> _WORK REQUEST_: Here are the records. Write out exactly the lines between the one holding "C11: 3.3nF (GND, NET10) -> 3.3nF (GND, VSS)" and the one holding "R25: 560 (NET10, NET25) -> none", inclusive.

> _RECORDS TO PROCESS_:
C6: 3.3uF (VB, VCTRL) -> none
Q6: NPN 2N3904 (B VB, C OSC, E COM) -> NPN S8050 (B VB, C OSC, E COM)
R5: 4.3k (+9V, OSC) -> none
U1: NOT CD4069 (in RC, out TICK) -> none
--
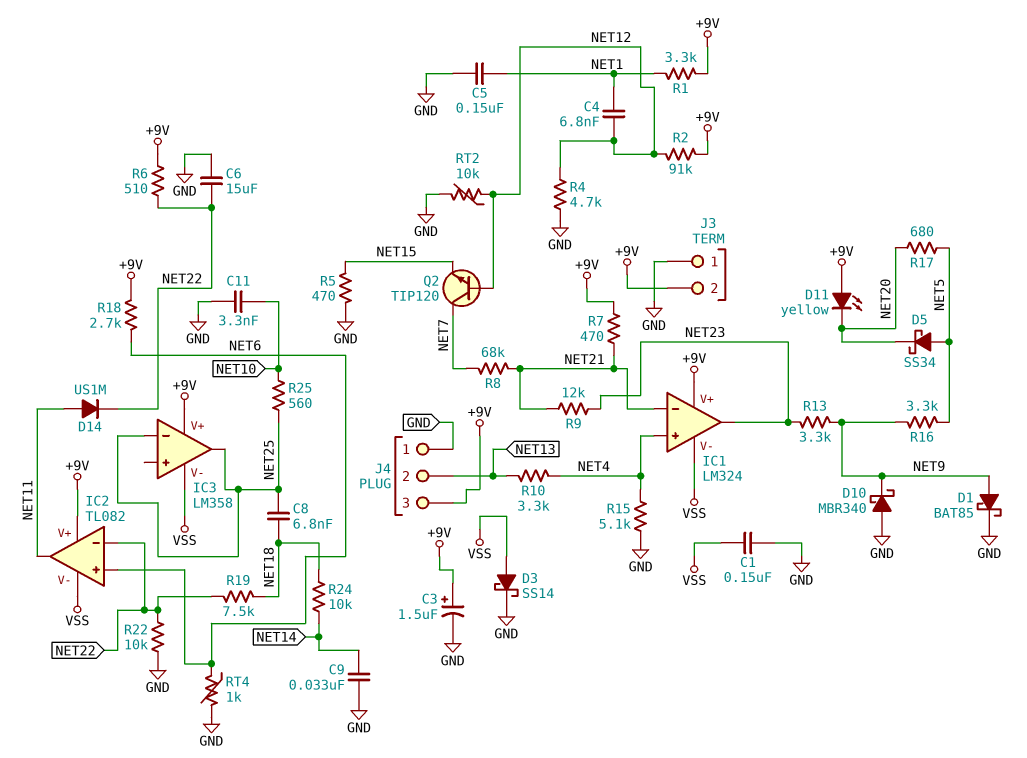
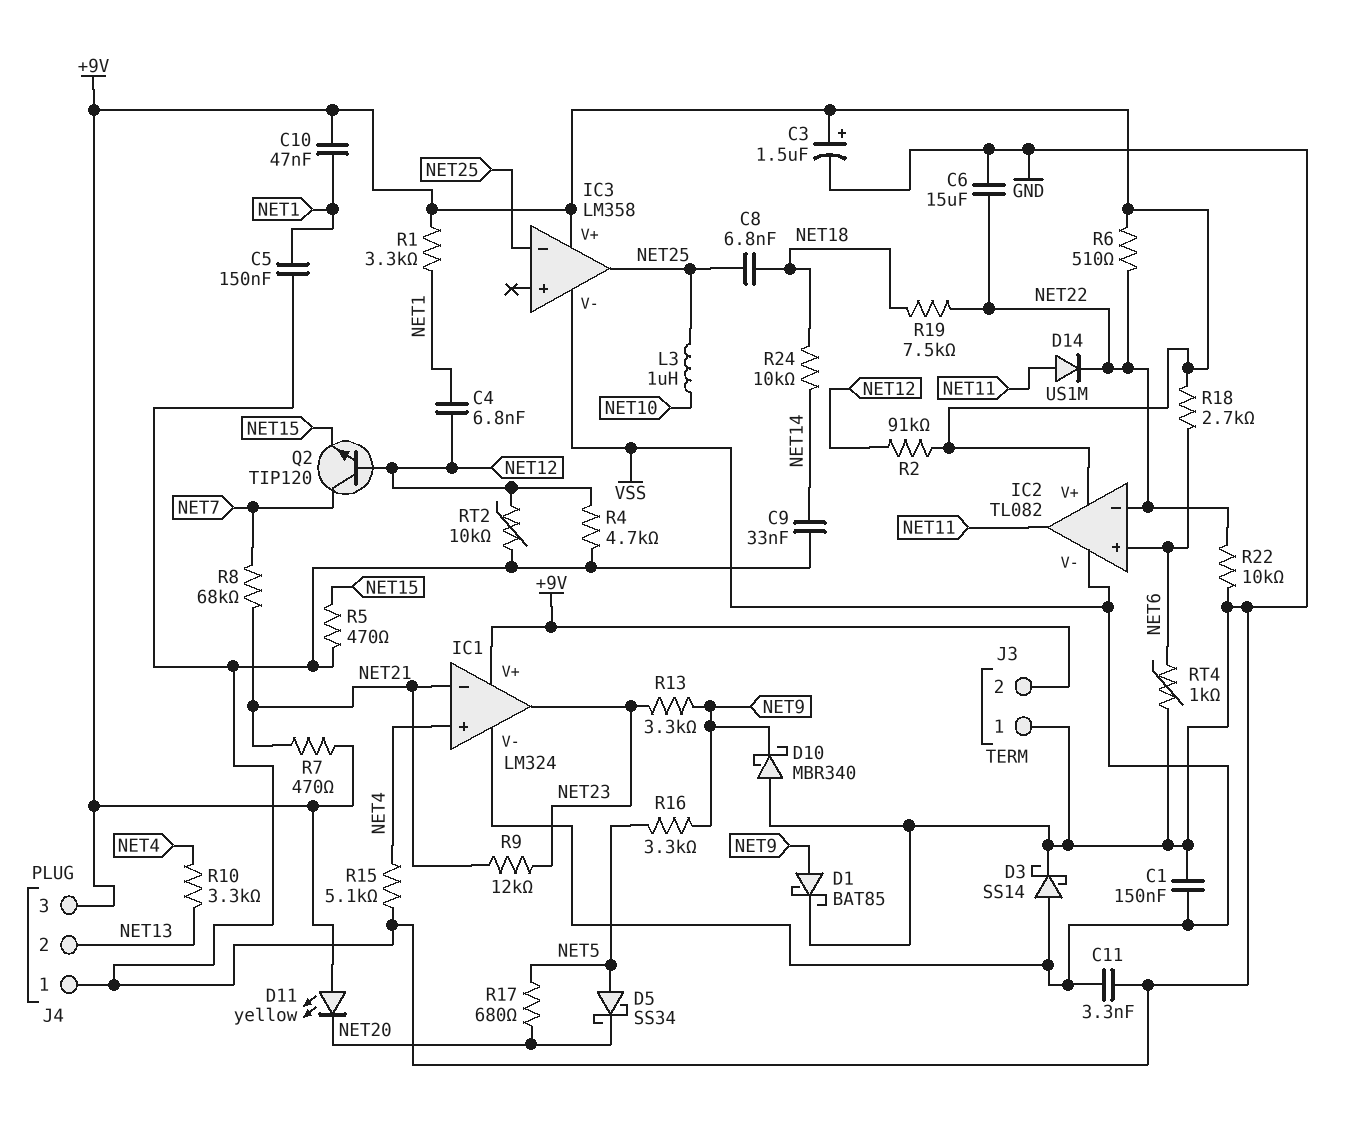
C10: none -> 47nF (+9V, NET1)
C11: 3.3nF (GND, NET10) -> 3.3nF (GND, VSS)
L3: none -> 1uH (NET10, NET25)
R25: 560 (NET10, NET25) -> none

> _ANSWER SECTION_:
C11: 3.3nF (GND, NET10) -> 3.3nF (GND, VSS)
L3: none -> 1uH (NET10, NET25)
R25: 560 (NET10, NET25) -> none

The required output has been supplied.